GIVEN DATA =>

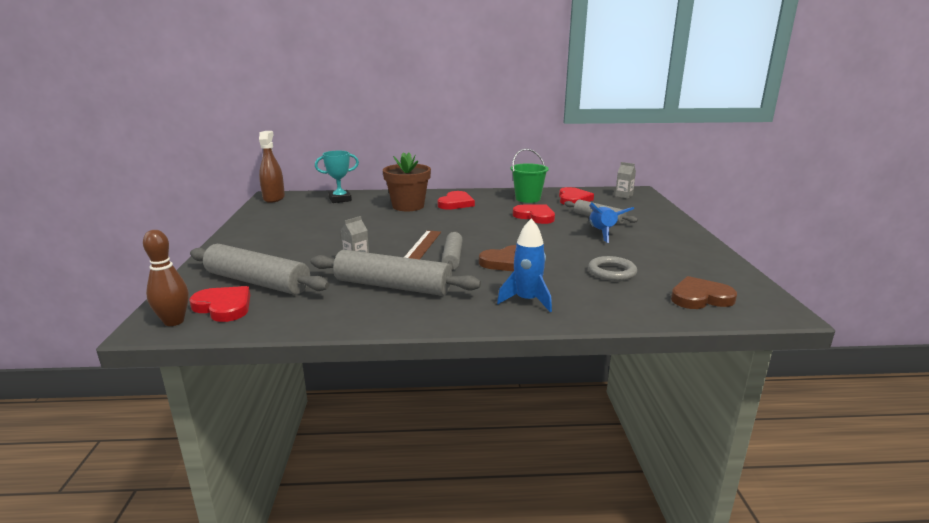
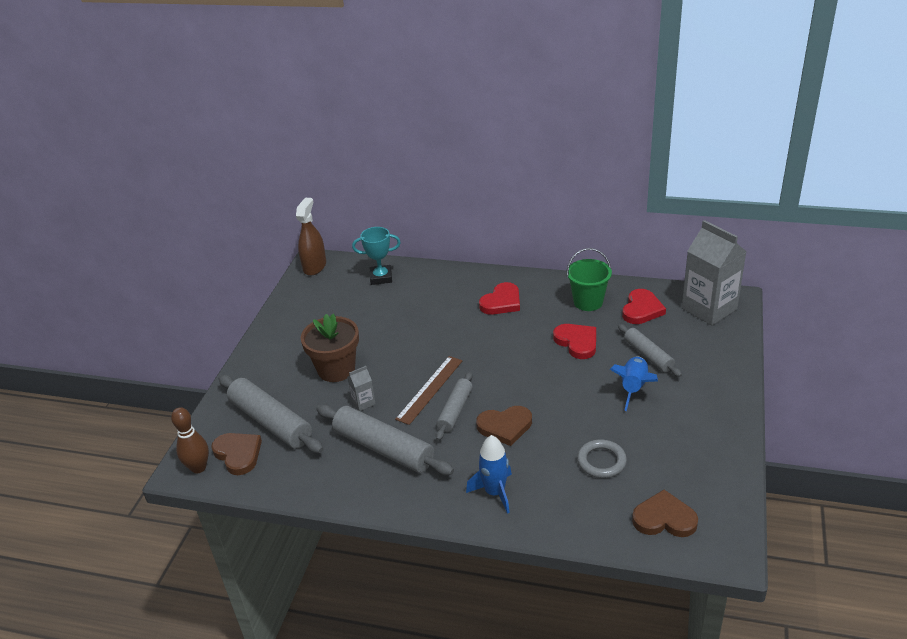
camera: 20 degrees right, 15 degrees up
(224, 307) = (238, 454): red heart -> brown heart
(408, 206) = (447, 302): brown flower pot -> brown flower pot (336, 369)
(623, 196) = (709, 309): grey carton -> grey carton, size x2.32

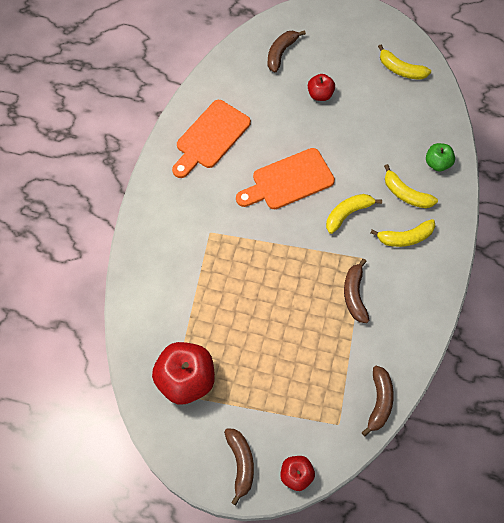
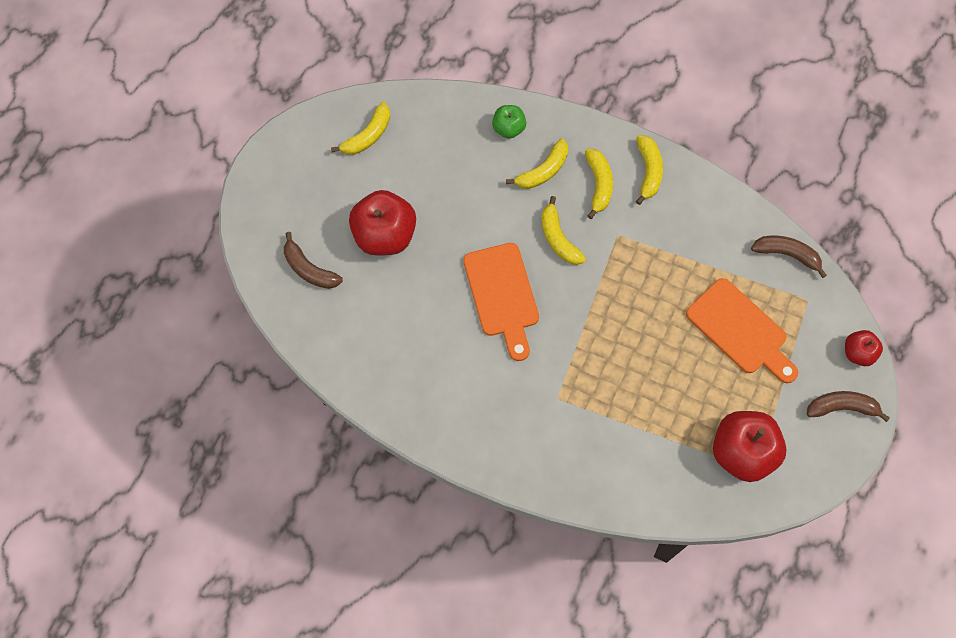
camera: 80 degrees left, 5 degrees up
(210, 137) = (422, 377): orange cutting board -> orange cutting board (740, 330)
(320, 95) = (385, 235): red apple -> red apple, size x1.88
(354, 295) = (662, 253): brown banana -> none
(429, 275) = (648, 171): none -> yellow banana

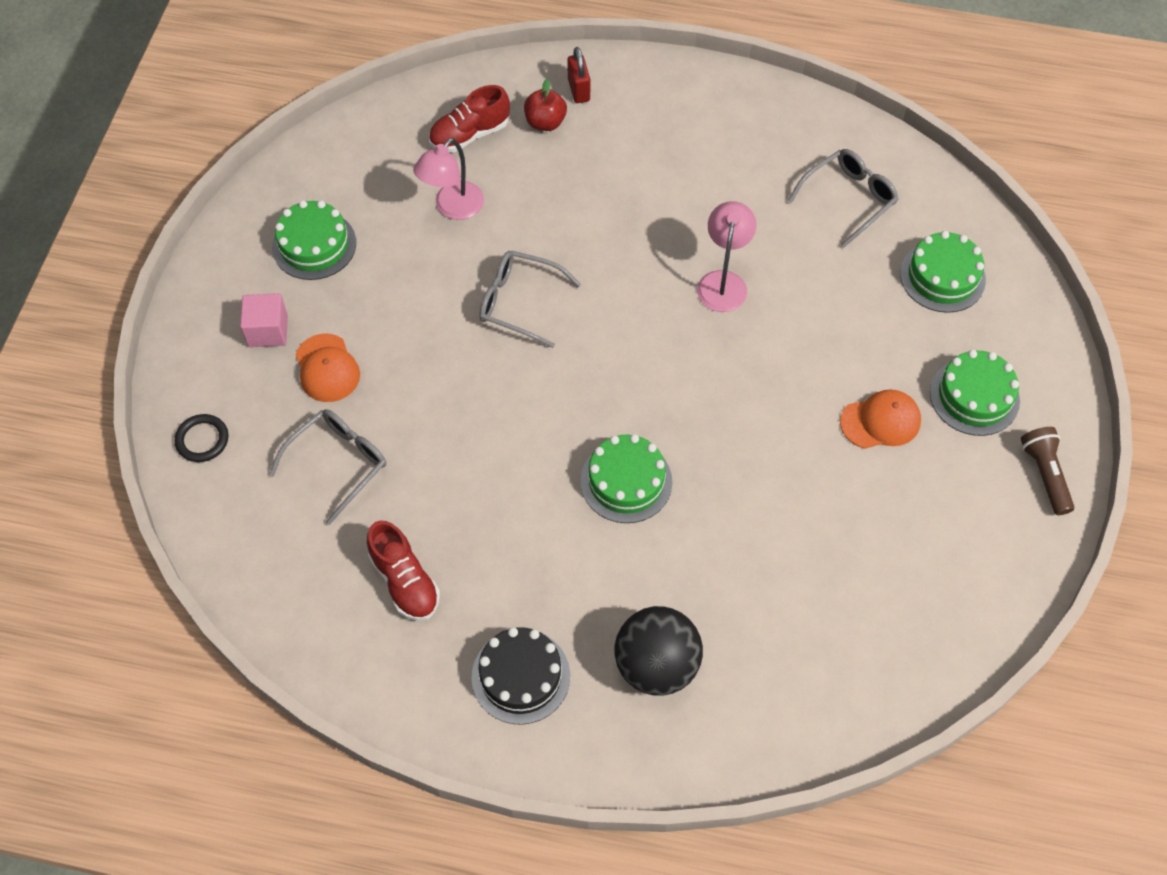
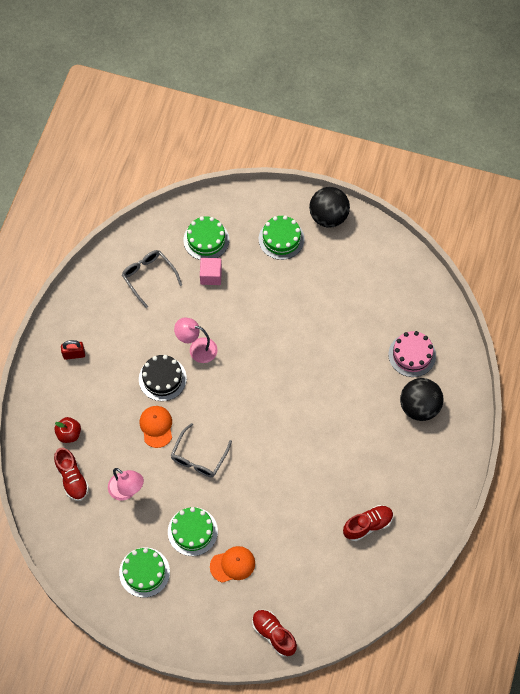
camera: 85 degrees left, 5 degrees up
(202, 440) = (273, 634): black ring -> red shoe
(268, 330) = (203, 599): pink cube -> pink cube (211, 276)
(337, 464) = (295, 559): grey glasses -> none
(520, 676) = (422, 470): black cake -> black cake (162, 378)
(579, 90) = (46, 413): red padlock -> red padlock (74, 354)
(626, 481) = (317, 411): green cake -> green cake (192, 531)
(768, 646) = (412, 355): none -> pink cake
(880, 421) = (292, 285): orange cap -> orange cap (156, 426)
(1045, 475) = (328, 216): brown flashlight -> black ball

WHAT IS BEING ASKED => Leaving the pictures out, output each line of the listing exactly.

EXERCISE OUTPUT =>
camera: 20 degrees right, 15 degrees up
(224, 307) = (238, 454): red heart -> brown heart
(408, 206) = (447, 302): brown flower pot -> brown flower pot (336, 369)
(623, 196) = (709, 309): grey carton -> grey carton, size x2.32

camera: 80 degrees left, 5 degrees up
(210, 137) = (422, 377): orange cutting board -> orange cutting board (740, 330)
(320, 95) = (385, 235): red apple -> red apple, size x1.88
(354, 295) = (662, 253): brown banana -> none
(429, 275) = (648, 171): none -> yellow banana

camera: 85 degrees left, 5 degrees up
(202, 440) = (273, 634): black ring -> red shoe
(268, 330) = (203, 599): pink cube -> pink cube (211, 276)
(337, 464) = (295, 559): grey glasses -> none
(520, 676) = (422, 470): black cake -> black cake (162, 378)
(579, 90) = (46, 413): red padlock -> red padlock (74, 354)
(626, 481) = (317, 411): green cake -> green cake (192, 531)
(768, 646) = (412, 355): none -> pink cake
(880, 421) = (292, 285): orange cap -> orange cap (156, 426)
(1045, 475) = (328, 216): brown flashlight -> black ball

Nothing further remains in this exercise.